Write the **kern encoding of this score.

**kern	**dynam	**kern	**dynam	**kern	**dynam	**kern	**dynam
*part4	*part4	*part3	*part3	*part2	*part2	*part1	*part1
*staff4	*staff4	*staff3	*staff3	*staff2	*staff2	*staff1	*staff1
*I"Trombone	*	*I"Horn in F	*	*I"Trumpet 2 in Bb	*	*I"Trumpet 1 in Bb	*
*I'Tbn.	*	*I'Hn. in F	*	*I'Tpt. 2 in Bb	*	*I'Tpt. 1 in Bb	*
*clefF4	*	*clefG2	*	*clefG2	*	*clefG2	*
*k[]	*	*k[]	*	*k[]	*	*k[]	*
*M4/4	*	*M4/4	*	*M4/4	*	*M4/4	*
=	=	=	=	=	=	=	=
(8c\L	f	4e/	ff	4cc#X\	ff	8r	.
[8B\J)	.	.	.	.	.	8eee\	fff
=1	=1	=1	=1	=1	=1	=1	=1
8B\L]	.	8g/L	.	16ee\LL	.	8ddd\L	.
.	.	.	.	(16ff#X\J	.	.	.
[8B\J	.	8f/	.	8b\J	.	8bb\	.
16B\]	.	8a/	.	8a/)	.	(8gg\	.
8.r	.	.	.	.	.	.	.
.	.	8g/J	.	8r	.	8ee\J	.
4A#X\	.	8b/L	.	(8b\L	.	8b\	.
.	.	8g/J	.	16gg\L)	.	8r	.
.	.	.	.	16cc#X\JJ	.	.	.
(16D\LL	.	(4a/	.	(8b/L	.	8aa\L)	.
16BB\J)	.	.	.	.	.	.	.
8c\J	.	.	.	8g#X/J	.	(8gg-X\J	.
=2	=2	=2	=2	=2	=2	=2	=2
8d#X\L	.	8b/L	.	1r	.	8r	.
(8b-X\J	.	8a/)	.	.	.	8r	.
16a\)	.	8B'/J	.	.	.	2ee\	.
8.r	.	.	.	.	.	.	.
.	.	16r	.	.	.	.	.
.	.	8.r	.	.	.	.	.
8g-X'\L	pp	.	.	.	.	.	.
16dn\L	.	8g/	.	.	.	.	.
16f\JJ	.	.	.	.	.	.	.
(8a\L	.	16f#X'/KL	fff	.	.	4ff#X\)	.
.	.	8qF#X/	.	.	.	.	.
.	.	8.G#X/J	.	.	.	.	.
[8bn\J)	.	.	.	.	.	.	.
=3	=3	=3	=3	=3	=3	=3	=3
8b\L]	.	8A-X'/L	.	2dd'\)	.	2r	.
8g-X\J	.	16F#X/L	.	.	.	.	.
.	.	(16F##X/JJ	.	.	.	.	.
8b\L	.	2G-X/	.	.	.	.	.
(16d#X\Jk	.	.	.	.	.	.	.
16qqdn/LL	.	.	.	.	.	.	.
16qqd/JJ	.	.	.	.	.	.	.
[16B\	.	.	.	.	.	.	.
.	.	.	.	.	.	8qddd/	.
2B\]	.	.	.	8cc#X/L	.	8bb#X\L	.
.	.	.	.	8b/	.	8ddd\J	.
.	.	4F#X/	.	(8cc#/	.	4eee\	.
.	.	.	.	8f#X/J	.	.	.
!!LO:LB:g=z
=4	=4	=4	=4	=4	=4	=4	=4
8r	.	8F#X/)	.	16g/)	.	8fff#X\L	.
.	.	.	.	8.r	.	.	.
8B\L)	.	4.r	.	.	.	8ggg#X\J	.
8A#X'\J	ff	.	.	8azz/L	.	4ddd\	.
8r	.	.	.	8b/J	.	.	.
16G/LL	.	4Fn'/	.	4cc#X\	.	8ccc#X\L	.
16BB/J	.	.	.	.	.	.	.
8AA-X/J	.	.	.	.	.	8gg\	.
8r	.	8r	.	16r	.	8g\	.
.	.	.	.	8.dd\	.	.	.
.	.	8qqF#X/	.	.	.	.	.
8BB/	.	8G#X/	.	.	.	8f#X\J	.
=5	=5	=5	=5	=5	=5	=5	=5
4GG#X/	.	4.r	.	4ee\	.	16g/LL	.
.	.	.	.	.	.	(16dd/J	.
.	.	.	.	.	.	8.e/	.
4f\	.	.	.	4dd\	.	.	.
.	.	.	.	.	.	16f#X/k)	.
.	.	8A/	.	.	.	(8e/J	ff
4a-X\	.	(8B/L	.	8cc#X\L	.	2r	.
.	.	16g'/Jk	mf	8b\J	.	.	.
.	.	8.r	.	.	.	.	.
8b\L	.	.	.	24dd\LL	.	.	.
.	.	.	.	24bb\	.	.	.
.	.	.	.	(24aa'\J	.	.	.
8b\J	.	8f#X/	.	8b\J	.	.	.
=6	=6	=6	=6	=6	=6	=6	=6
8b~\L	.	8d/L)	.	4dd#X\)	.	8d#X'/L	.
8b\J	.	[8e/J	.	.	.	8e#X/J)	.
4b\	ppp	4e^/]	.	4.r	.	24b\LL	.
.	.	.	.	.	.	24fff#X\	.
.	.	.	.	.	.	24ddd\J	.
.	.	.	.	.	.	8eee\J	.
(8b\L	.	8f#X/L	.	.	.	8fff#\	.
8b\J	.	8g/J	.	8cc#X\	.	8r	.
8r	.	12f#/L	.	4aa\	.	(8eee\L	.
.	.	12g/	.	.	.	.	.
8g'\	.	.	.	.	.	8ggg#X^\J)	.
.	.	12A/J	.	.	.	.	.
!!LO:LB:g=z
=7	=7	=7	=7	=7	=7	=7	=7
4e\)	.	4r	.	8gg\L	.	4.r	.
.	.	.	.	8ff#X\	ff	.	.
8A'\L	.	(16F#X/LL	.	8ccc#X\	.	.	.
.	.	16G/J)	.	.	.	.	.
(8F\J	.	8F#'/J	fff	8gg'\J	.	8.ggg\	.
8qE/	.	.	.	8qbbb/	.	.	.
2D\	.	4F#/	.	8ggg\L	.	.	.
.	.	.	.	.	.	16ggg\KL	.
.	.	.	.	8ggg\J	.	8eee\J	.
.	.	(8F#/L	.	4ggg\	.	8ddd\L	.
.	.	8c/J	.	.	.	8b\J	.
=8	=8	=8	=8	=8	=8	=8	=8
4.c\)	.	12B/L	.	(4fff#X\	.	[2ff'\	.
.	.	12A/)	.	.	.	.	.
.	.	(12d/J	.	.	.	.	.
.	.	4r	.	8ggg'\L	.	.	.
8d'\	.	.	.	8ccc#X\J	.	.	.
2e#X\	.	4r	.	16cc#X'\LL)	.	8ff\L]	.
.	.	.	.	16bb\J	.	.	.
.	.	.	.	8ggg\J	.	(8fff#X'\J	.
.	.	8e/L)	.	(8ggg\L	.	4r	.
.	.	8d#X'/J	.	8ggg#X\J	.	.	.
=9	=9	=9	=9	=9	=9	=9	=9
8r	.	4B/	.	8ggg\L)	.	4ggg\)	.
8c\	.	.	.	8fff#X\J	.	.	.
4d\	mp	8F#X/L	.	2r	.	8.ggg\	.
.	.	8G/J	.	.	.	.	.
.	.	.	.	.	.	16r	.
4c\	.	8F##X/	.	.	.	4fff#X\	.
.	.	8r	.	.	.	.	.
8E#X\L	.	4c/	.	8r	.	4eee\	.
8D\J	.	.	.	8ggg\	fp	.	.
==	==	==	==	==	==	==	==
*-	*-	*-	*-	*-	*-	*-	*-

____

**WHAT IS BEING ASKED**
Pull out each line in the items above that contains the string "kern". Case counts.

**OUTPUT BELOW**
Write the **kern encoding of this score.
**kern	**dynam	**kern	**dynam	**kern	**dynam	**kern	**dynam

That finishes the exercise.